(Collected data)

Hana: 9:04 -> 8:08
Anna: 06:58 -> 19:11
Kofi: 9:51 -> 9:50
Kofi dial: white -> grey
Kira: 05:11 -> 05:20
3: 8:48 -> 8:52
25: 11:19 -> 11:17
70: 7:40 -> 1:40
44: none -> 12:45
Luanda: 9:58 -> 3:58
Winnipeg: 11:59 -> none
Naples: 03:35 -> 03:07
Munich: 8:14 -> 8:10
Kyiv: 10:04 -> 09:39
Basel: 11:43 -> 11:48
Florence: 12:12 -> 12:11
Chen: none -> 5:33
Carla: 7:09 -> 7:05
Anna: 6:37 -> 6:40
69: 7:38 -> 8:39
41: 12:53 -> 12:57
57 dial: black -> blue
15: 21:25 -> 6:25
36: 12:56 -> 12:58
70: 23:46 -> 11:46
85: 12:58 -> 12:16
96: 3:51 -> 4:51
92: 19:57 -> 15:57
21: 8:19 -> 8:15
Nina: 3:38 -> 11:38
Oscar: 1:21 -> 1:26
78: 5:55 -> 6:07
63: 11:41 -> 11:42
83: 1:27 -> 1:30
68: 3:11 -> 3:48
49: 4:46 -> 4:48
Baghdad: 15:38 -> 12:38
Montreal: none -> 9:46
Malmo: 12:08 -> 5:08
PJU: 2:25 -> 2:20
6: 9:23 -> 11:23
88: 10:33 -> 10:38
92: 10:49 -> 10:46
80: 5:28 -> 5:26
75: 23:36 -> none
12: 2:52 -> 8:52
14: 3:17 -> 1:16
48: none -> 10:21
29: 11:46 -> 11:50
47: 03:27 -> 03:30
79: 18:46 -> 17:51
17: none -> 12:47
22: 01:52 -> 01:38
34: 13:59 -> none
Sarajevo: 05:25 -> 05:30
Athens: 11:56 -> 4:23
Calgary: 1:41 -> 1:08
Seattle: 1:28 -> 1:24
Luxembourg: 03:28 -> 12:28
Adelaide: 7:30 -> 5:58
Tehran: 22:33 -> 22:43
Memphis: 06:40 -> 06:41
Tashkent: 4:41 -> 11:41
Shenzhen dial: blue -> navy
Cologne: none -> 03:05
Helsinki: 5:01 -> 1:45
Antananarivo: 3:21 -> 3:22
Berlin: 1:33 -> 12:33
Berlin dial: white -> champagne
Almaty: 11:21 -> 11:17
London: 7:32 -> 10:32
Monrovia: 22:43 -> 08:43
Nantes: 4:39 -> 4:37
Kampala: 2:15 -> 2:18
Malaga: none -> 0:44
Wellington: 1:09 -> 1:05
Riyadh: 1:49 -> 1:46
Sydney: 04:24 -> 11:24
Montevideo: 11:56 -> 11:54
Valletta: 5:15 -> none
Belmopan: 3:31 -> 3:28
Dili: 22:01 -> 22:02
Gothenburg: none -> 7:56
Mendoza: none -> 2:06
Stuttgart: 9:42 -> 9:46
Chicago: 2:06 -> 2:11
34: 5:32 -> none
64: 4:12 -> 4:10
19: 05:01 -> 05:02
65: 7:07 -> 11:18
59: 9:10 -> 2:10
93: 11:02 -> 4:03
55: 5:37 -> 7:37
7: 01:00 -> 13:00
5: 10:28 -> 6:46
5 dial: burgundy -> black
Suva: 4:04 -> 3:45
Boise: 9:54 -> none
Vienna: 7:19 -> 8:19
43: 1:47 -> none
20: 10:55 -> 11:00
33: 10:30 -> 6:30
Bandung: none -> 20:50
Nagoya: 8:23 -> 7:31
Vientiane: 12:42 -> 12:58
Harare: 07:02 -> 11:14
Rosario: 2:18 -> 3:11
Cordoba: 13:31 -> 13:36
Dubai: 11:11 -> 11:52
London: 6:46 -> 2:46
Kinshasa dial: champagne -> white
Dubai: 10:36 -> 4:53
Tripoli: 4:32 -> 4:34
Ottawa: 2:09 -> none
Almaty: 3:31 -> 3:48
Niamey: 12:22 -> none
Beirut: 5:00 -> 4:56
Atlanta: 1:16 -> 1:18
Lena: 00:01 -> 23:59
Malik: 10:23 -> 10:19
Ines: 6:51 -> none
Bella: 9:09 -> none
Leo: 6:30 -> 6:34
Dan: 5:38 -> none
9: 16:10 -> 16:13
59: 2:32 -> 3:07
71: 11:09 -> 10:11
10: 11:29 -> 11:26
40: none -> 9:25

→ Task goal
Copy out every item above word for word, keeping each line unchanged and in its original order.

→ Written reply
Hana: 9:04 -> 8:08
Anna: 06:58 -> 19:11
Kofi: 9:51 -> 9:50
Kofi dial: white -> grey
Kira: 05:11 -> 05:20
3: 8:48 -> 8:52
25: 11:19 -> 11:17
70: 7:40 -> 1:40
44: none -> 12:45
Luanda: 9:58 -> 3:58
Winnipeg: 11:59 -> none
Naples: 03:35 -> 03:07
Munich: 8:14 -> 8:10
Kyiv: 10:04 -> 09:39
Basel: 11:43 -> 11:48
Florence: 12:12 -> 12:11
Chen: none -> 5:33
Carla: 7:09 -> 7:05
Anna: 6:37 -> 6:40
69: 7:38 -> 8:39
41: 12:53 -> 12:57
57 dial: black -> blue
15: 21:25 -> 6:25
36: 12:56 -> 12:58
70: 23:46 -> 11:46
85: 12:58 -> 12:16
96: 3:51 -> 4:51
92: 19:57 -> 15:57
21: 8:19 -> 8:15
Nina: 3:38 -> 11:38
Oscar: 1:21 -> 1:26
78: 5:55 -> 6:07
63: 11:41 -> 11:42
83: 1:27 -> 1:30
68: 3:11 -> 3:48
49: 4:46 -> 4:48
Baghdad: 15:38 -> 12:38
Montreal: none -> 9:46
Malmo: 12:08 -> 5:08
PJU: 2:25 -> 2:20
6: 9:23 -> 11:23
88: 10:33 -> 10:38
92: 10:49 -> 10:46
80: 5:28 -> 5:26
75: 23:36 -> none
12: 2:52 -> 8:52
14: 3:17 -> 1:16
48: none -> 10:21
29: 11:46 -> 11:50
47: 03:27 -> 03:30
79: 18:46 -> 17:51
17: none -> 12:47
22: 01:52 -> 01:38
34: 13:59 -> none
Sarajevo: 05:25 -> 05:30
Athens: 11:56 -> 4:23
Calgary: 1:41 -> 1:08
Seattle: 1:28 -> 1:24
Luxembourg: 03:28 -> 12:28
Adelaide: 7:30 -> 5:58
Tehran: 22:33 -> 22:43
Memphis: 06:40 -> 06:41
Tashkent: 4:41 -> 11:41
Shenzhen dial: blue -> navy
Cologne: none -> 03:05
Helsinki: 5:01 -> 1:45
Antananarivo: 3:21 -> 3:22
Berlin: 1:33 -> 12:33
Berlin dial: white -> champagne
Almaty: 11:21 -> 11:17
London: 7:32 -> 10:32
Monrovia: 22:43 -> 08:43
Nantes: 4:39 -> 4:37
Kampala: 2:15 -> 2:18
Malaga: none -> 0:44
Wellington: 1:09 -> 1:05
Riyadh: 1:49 -> 1:46
Sydney: 04:24 -> 11:24
Montevideo: 11:56 -> 11:54
Valletta: 5:15 -> none
Belmopan: 3:31 -> 3:28
Dili: 22:01 -> 22:02
Gothenburg: none -> 7:56
Mendoza: none -> 2:06
Stuttgart: 9:42 -> 9:46
Chicago: 2:06 -> 2:11
34: 5:32 -> none
64: 4:12 -> 4:10
19: 05:01 -> 05:02
65: 7:07 -> 11:18
59: 9:10 -> 2:10
93: 11:02 -> 4:03
55: 5:37 -> 7:37
7: 01:00 -> 13:00
5: 10:28 -> 6:46
5 dial: burgundy -> black
Suva: 4:04 -> 3:45
Boise: 9:54 -> none
Vienna: 7:19 -> 8:19
43: 1:47 -> none
20: 10:55 -> 11:00
33: 10:30 -> 6:30
Bandung: none -> 20:50
Nagoya: 8:23 -> 7:31
Vientiane: 12:42 -> 12:58
Harare: 07:02 -> 11:14
Rosario: 2:18 -> 3:11
Cordoba: 13:31 -> 13:36
Dubai: 11:11 -> 11:52
London: 6:46 -> 2:46
Kinshasa dial: champagne -> white
Dubai: 10:36 -> 4:53
Tripoli: 4:32 -> 4:34
Ottawa: 2:09 -> none
Almaty: 3:31 -> 3:48
Niamey: 12:22 -> none
Beirut: 5:00 -> 4:56
Atlanta: 1:16 -> 1:18
Lena: 00:01 -> 23:59
Malik: 10:23 -> 10:19
Ines: 6:51 -> none
Bella: 9:09 -> none
Leo: 6:30 -> 6:34
Dan: 5:38 -> none
9: 16:10 -> 16:13
59: 2:32 -> 3:07
71: 11:09 -> 10:11
10: 11:29 -> 11:26
40: none -> 9:25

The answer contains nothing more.